▶ _Task input_:
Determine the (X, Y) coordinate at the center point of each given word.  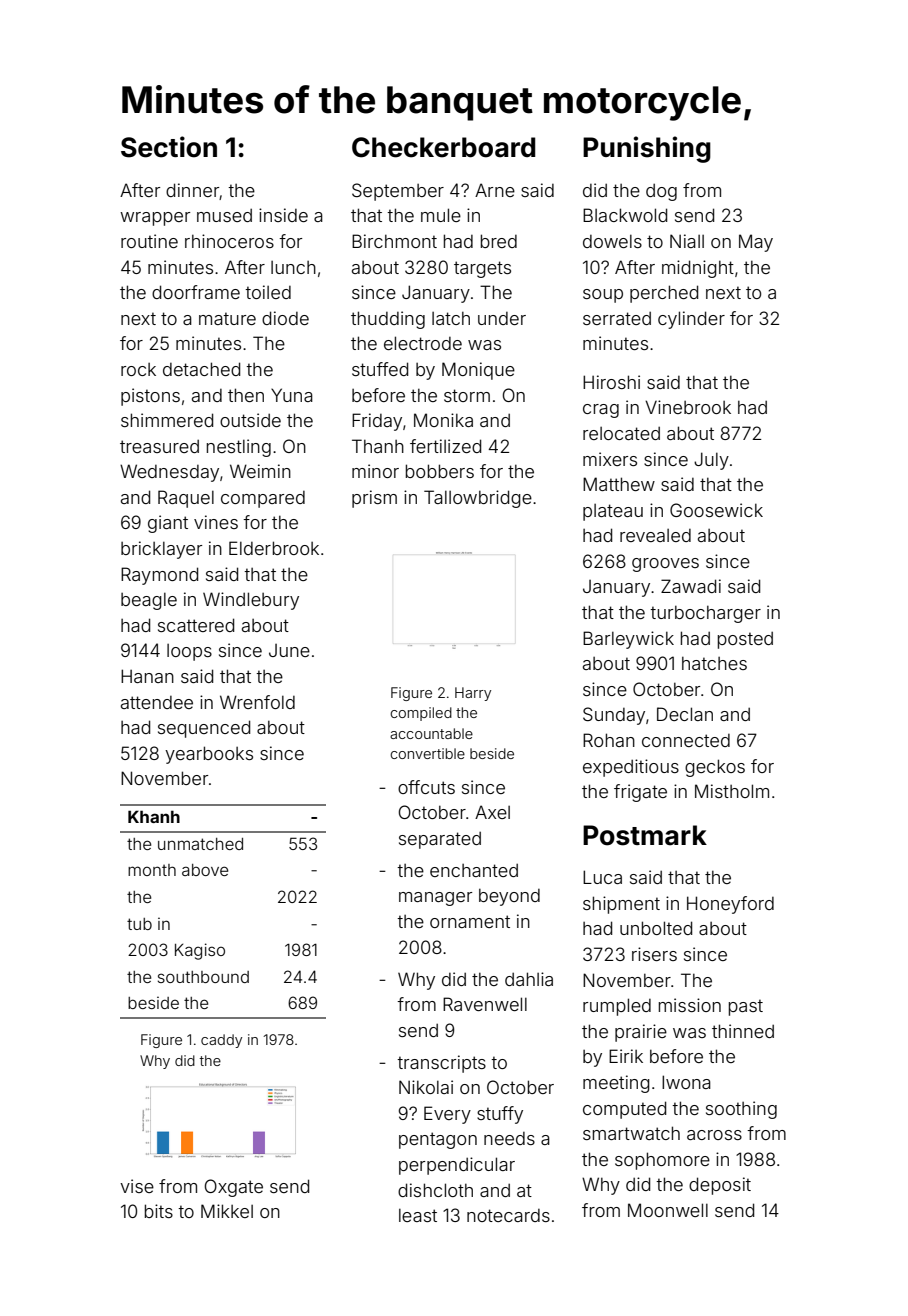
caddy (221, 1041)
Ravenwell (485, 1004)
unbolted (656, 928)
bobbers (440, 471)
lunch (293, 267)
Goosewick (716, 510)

...

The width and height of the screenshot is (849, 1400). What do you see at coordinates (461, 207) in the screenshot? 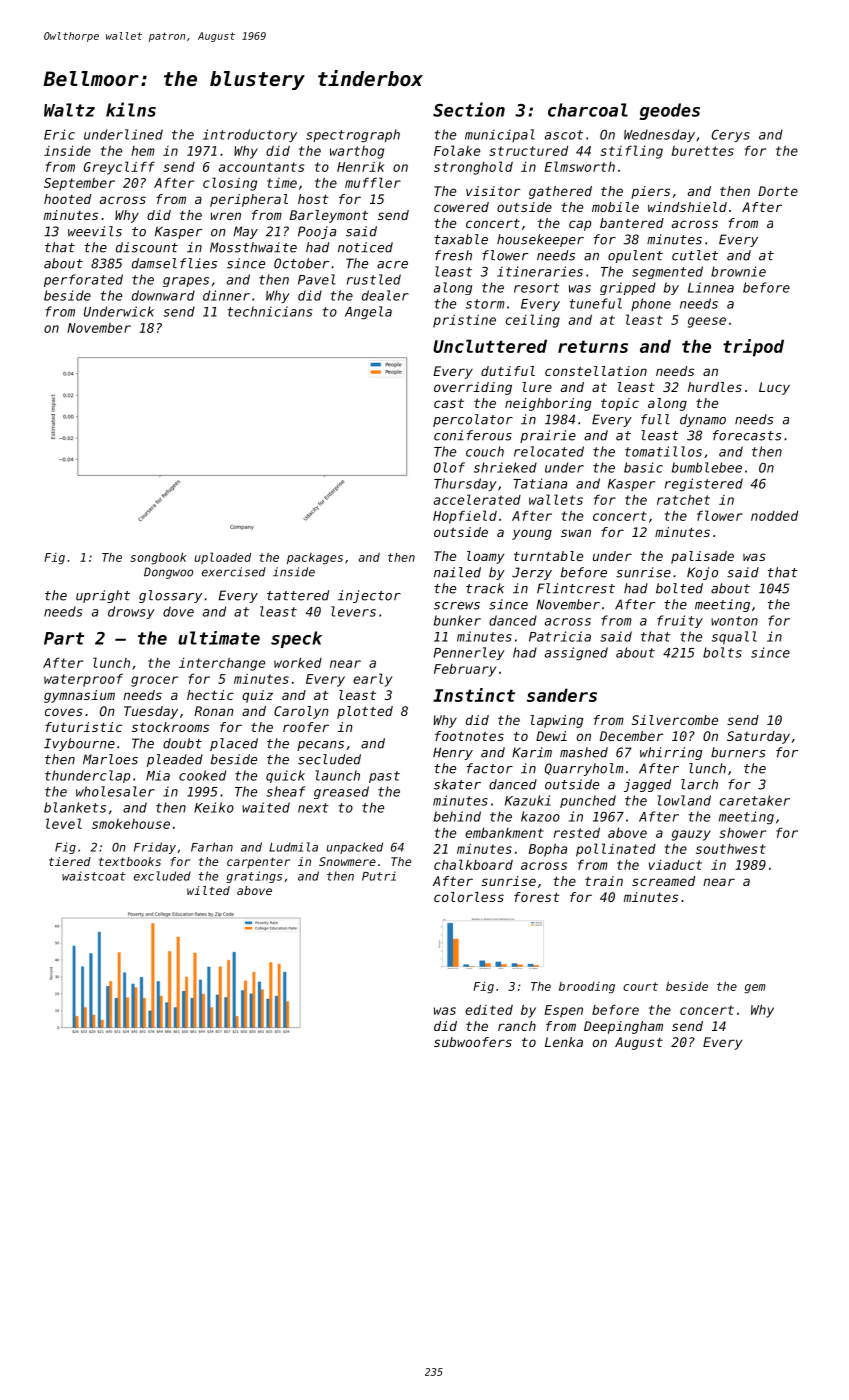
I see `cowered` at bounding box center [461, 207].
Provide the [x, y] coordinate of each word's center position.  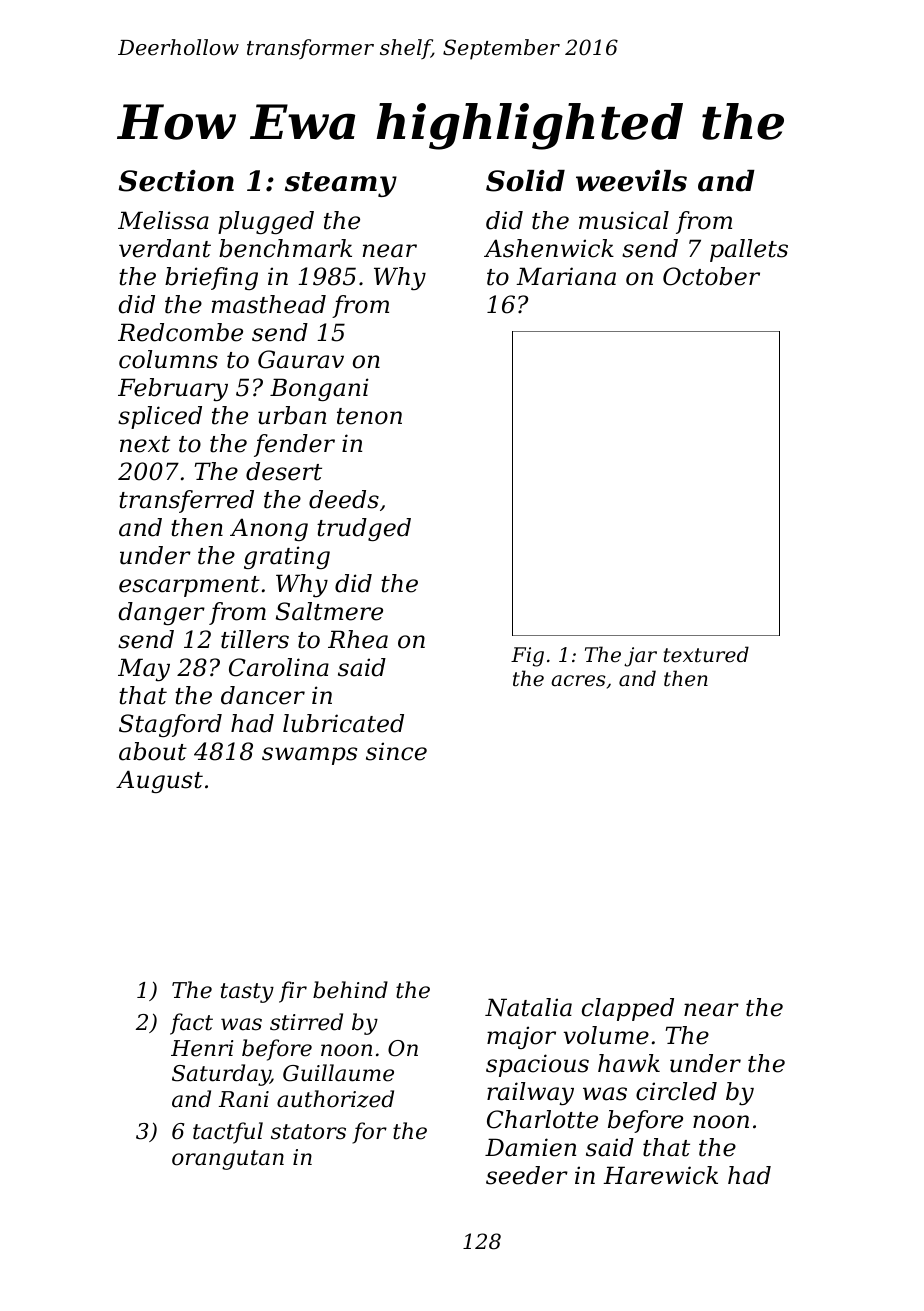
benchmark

...

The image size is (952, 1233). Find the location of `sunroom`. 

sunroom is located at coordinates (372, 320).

▶ _Request_:
Copy out the lines of the data starting at the line containing "The image size" and ending at the line containing "sunroom is located at coordinates (372, 320).", with both of those lines included.

▶ _Task response_:
The image size is (952, 1233). Find the location of `sunroom`. 

sunroom is located at coordinates (372, 320).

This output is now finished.